> **ASSIGNED TASK**
List each line of the data that holds the string "DRIVER", please.

> **MATERIAL SUPPLIED**
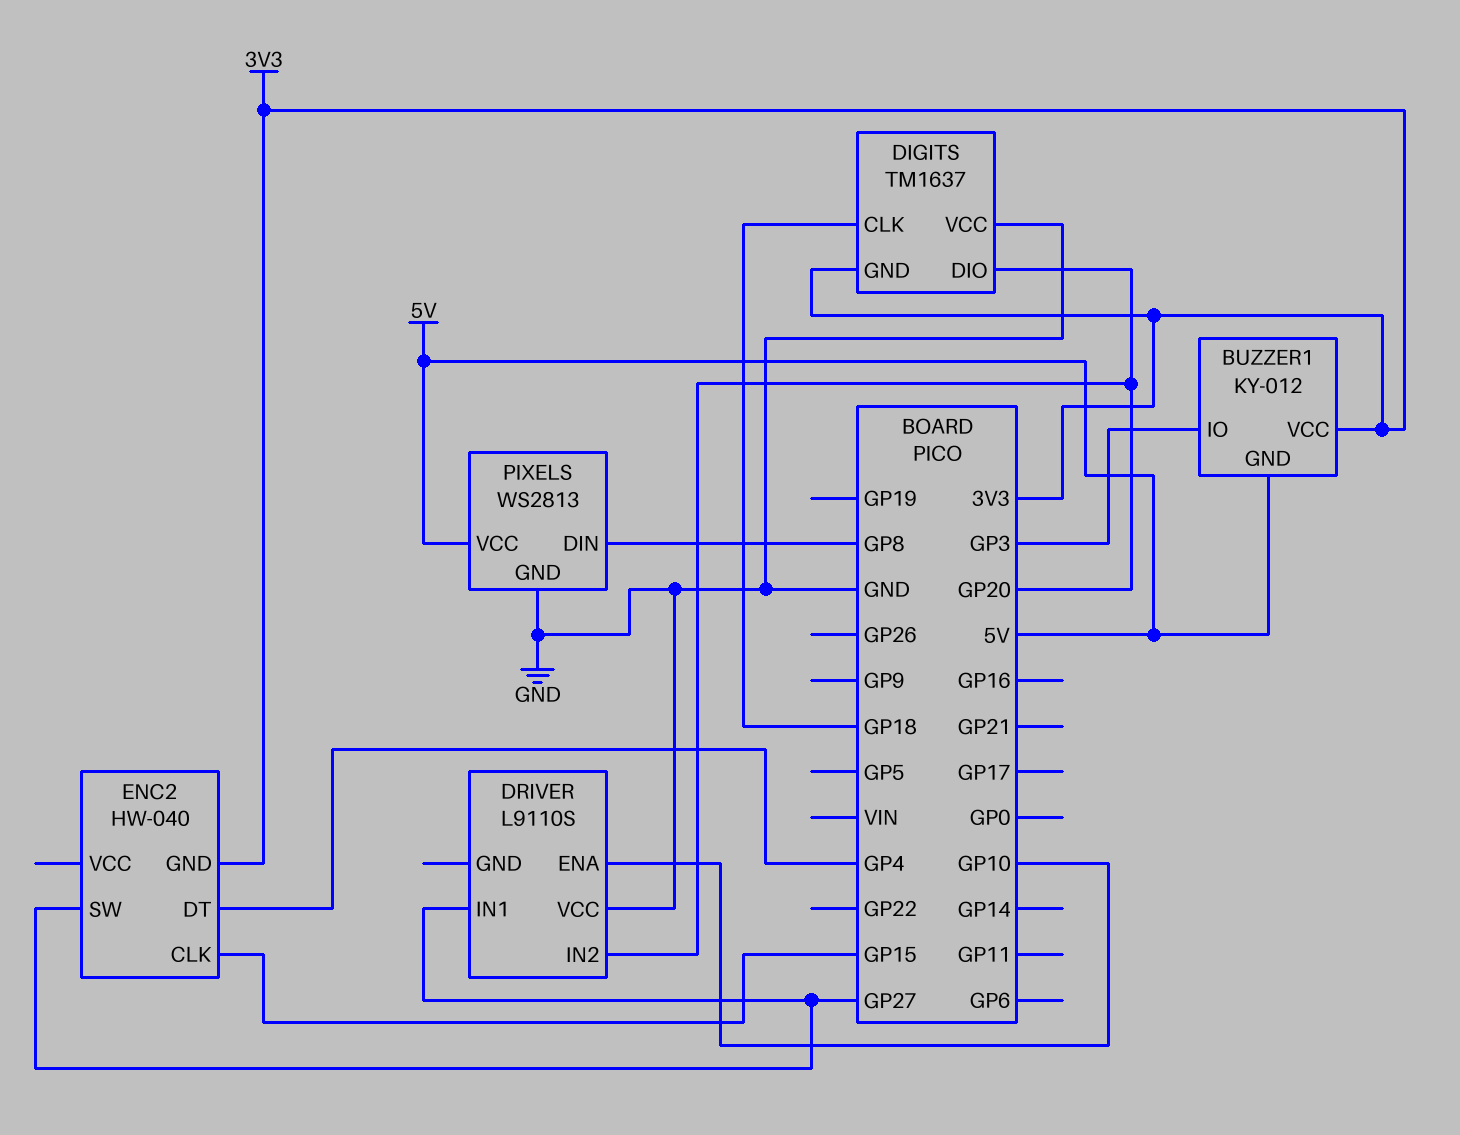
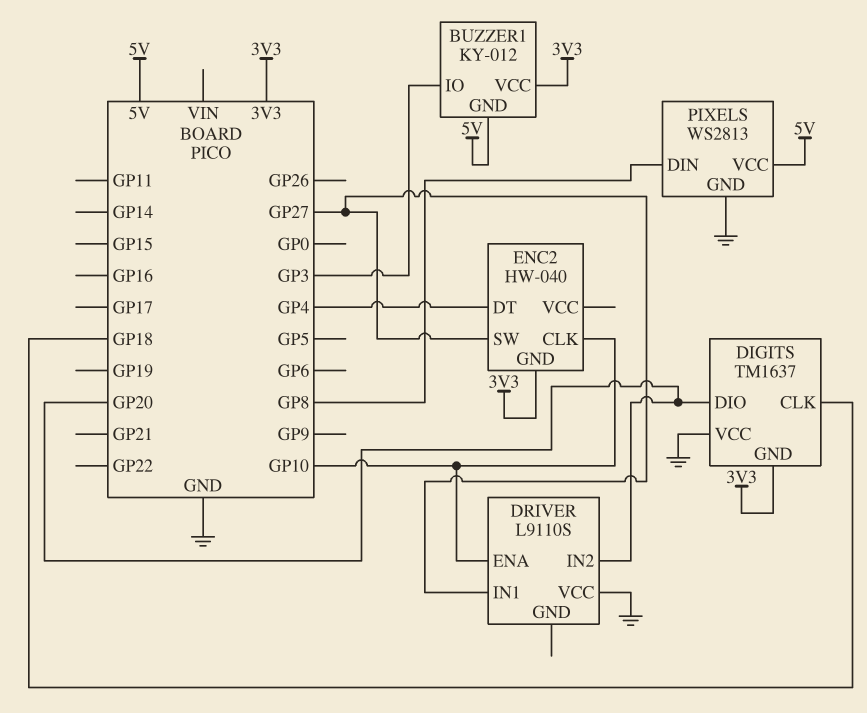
ENC2 pin CLK: GP15 -> GP10

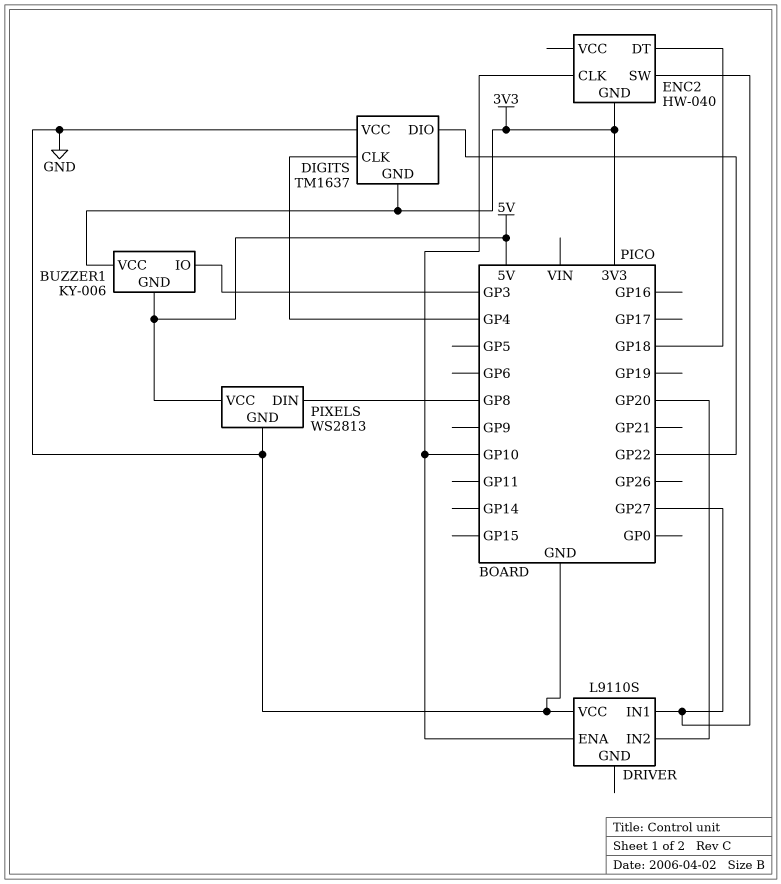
BUZZER1: KY-012 -> KY-006
DIGITS pin CLK: GP18 -> GP4
DIGITS pin DIO: GP20 -> GP22
ENC2 pin DT: GP4 -> GP18

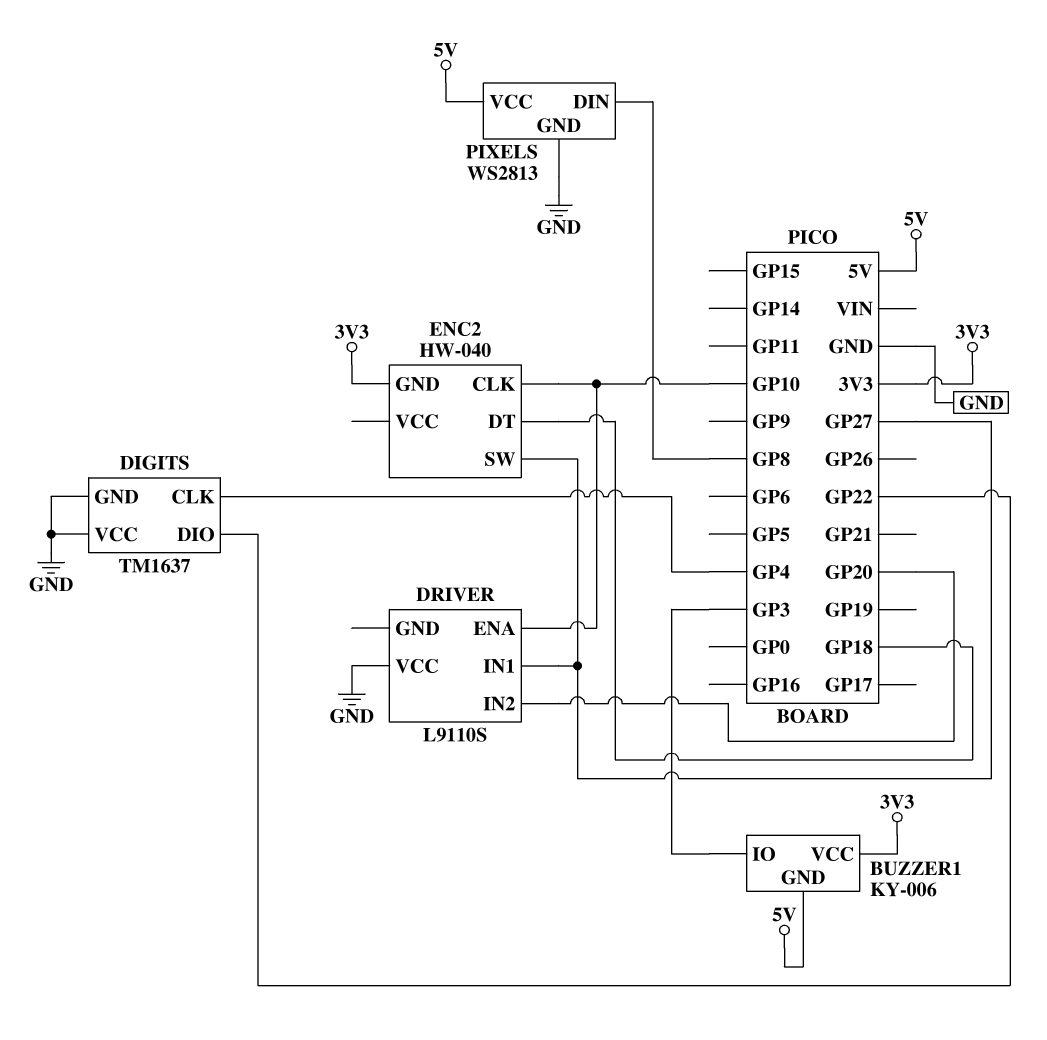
DIGITS pin GND: 3V3 -> GND

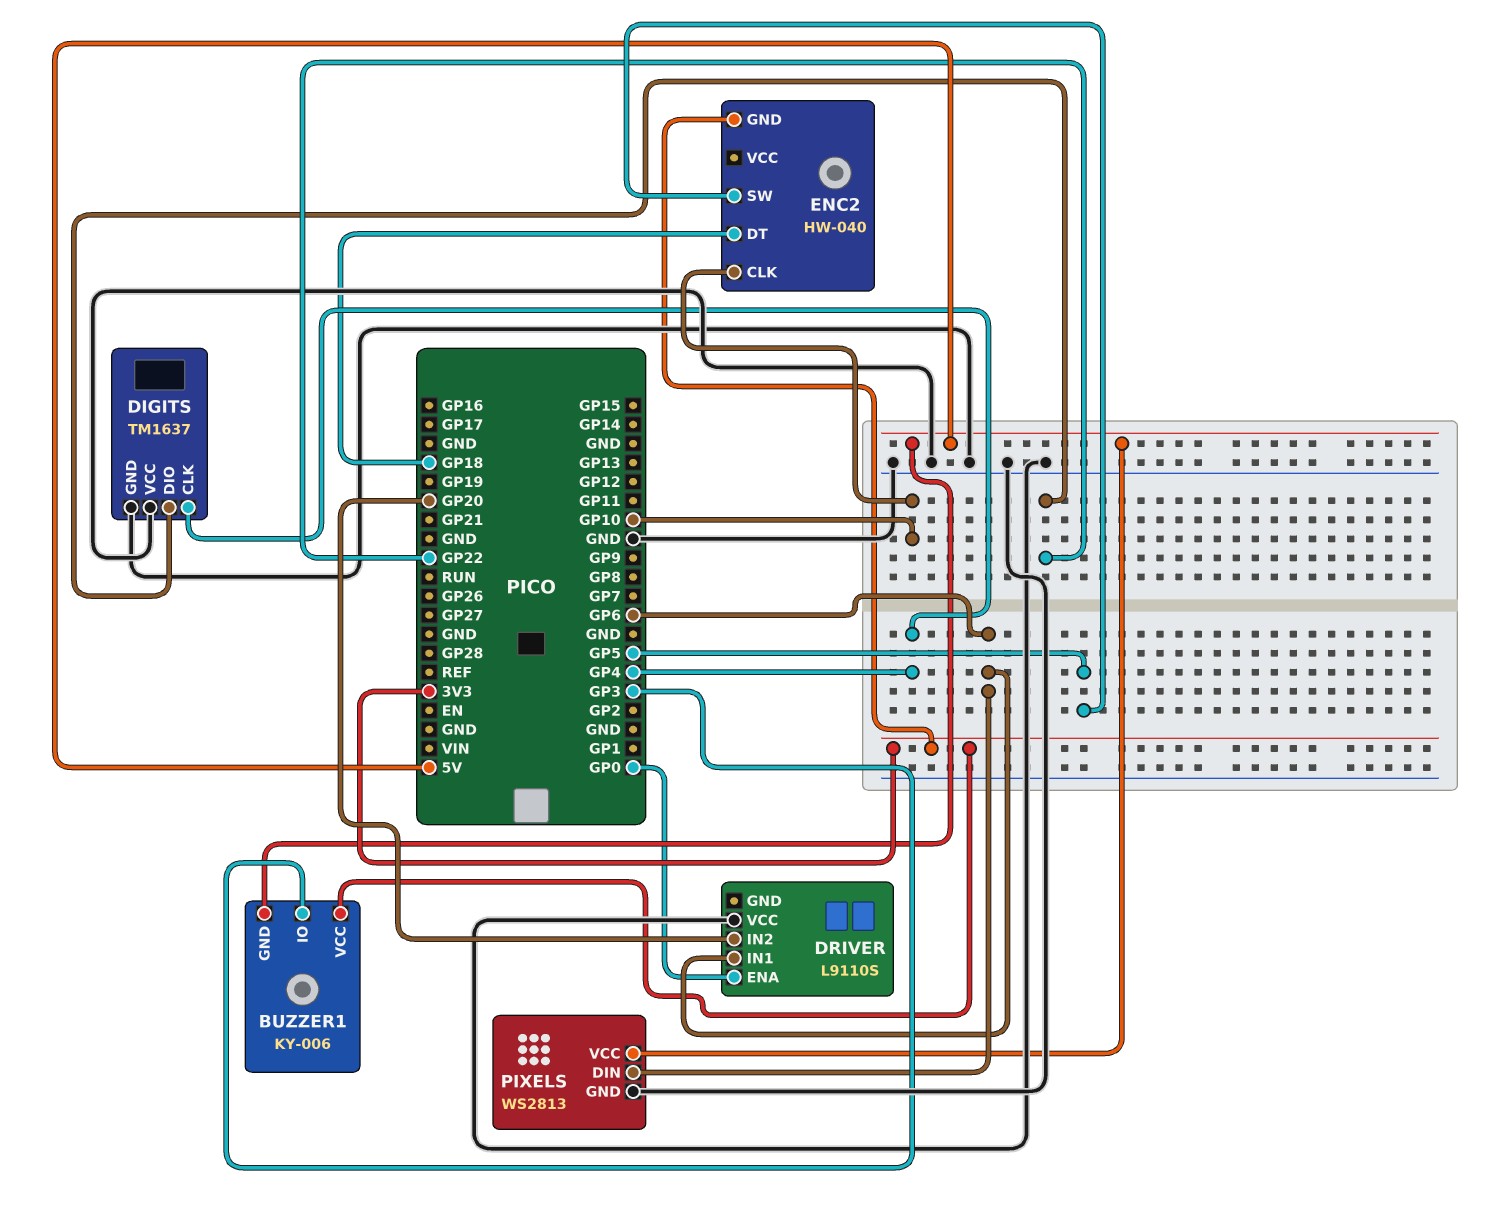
DRIVER pin ENA: GP10 -> GP0
DRIVER pin IN1: GP27 -> GP6
ENC2 pin SW: GP27 -> GP5
PIXELS pin DIN: GP8 -> GP6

> **THE COMPLETED TASK**
DRIVER pin ENA: GP10 -> GP0
DRIVER pin IN1: GP27 -> GP6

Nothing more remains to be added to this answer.